The input: Begin

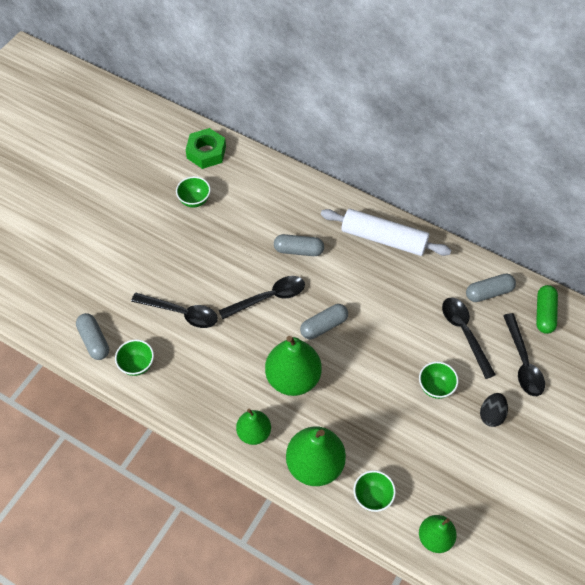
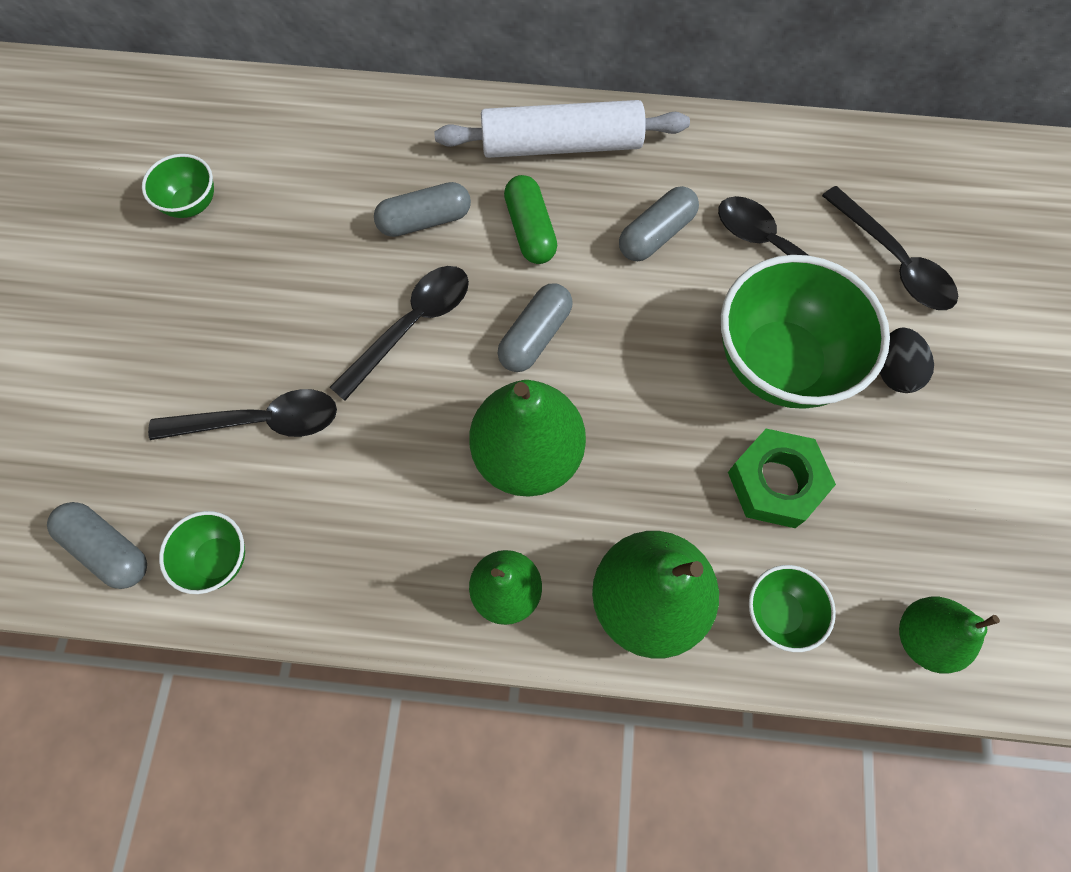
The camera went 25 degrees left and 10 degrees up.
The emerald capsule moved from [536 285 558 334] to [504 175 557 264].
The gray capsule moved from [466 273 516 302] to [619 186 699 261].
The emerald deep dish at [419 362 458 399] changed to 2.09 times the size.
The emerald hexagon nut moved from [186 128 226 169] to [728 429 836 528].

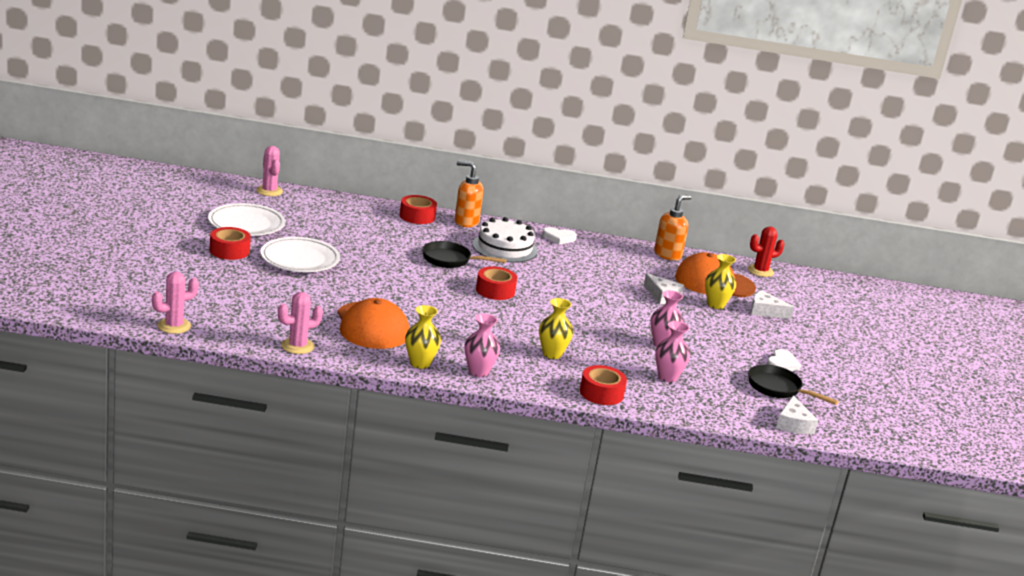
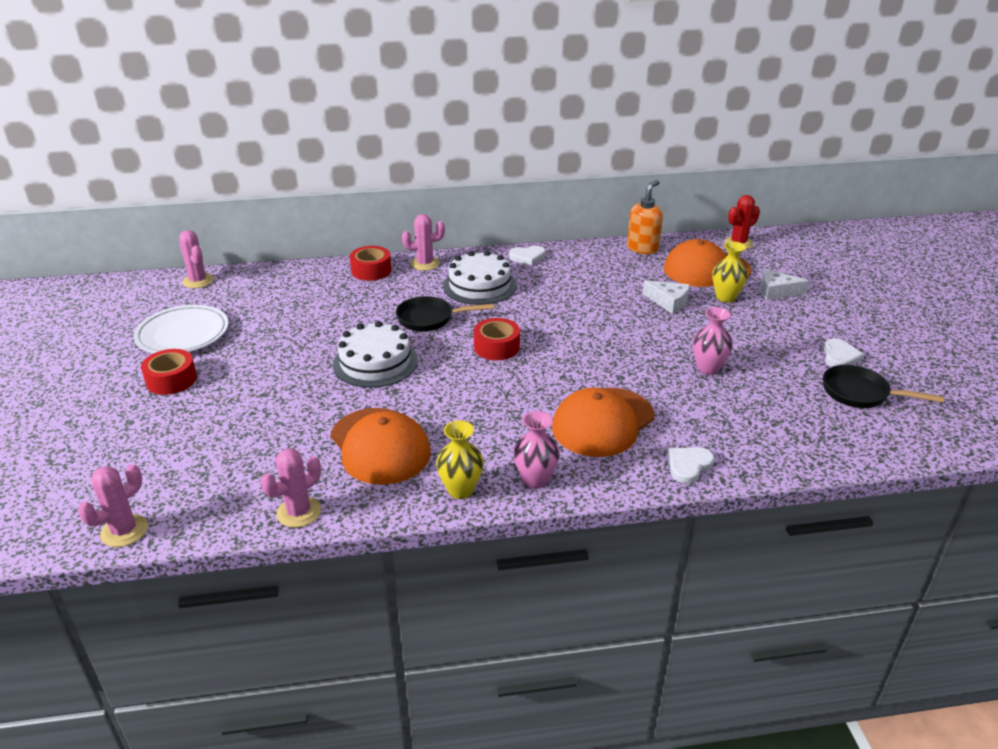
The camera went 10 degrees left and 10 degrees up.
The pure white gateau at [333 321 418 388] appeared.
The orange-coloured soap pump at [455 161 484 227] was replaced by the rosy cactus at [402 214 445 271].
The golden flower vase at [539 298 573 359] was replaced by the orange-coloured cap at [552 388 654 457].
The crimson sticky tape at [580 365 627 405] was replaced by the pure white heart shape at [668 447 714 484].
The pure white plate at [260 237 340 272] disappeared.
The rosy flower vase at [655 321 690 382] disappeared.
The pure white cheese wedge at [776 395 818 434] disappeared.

The input: End
The input: Begin

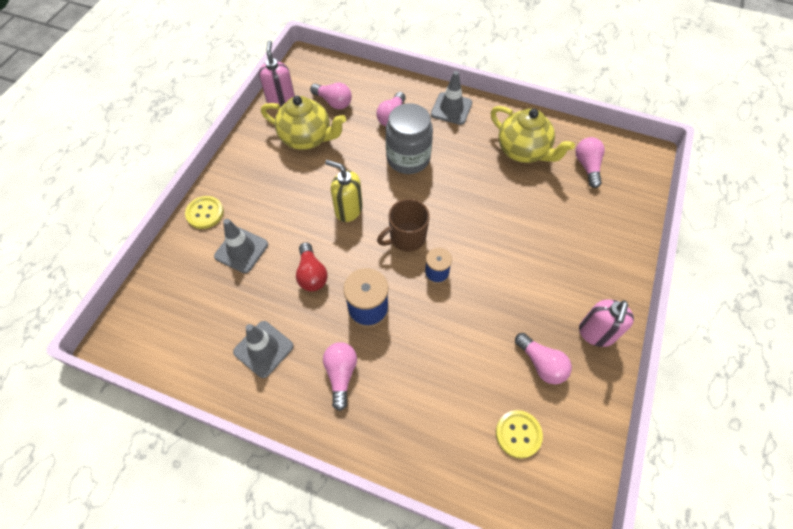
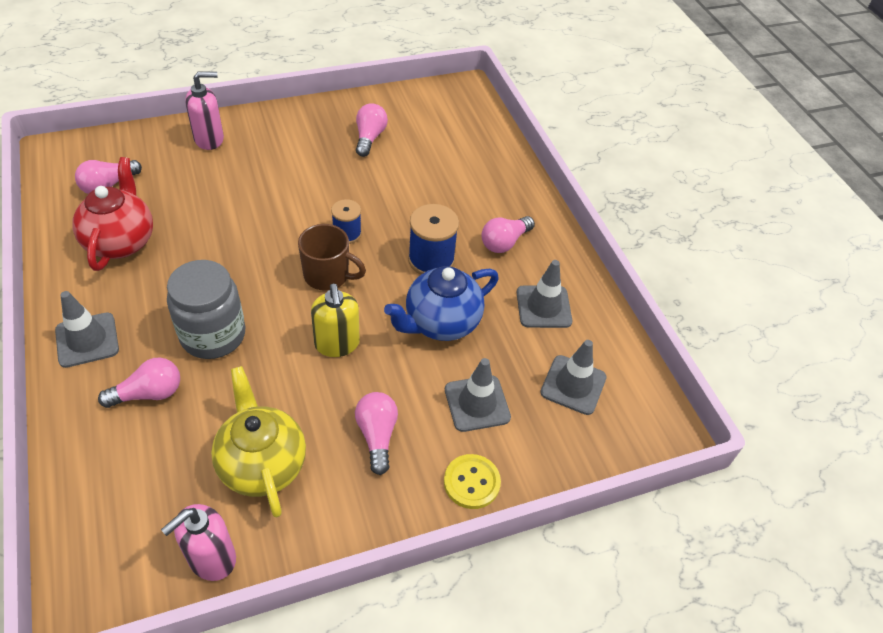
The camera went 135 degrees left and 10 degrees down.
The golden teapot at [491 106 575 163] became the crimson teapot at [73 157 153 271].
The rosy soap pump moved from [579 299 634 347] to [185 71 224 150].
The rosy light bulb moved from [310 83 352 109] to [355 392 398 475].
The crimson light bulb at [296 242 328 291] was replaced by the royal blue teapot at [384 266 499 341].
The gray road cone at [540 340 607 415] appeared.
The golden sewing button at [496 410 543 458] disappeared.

The input: End
The input: Begin

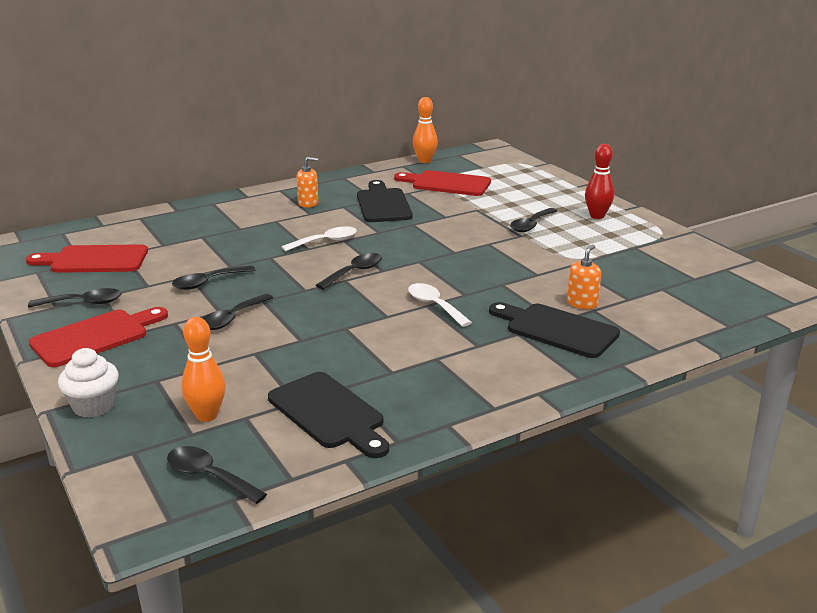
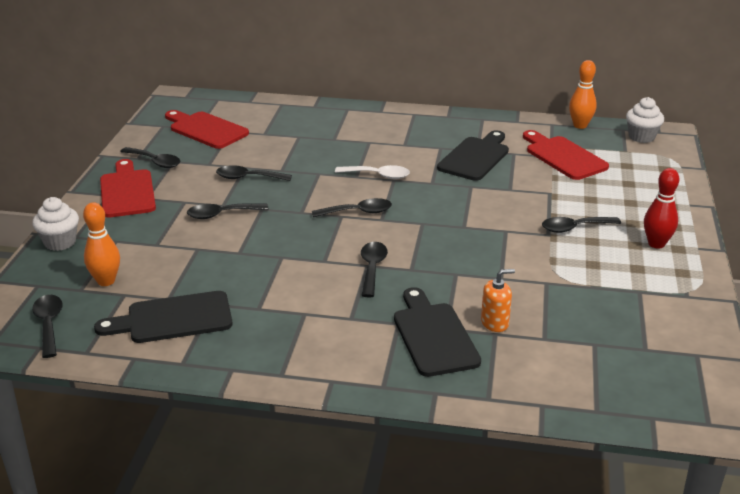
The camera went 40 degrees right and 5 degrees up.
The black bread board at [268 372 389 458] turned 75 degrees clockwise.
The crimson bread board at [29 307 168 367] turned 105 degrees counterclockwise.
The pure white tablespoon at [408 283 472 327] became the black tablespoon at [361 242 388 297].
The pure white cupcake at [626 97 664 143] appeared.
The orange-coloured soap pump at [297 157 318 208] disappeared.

The input: End

- Goal of the exercise
Using the data above, repeat exactly the lines that begin at the line with "The gray capsule" and end at the line with "The emerald deep", both ends included.

- Expected answer
The gray capsule moved from [466 273 516 302] to [619 186 699 261].
The emerald deep dish at [419 362 458 399] changed to 2.09 times the size.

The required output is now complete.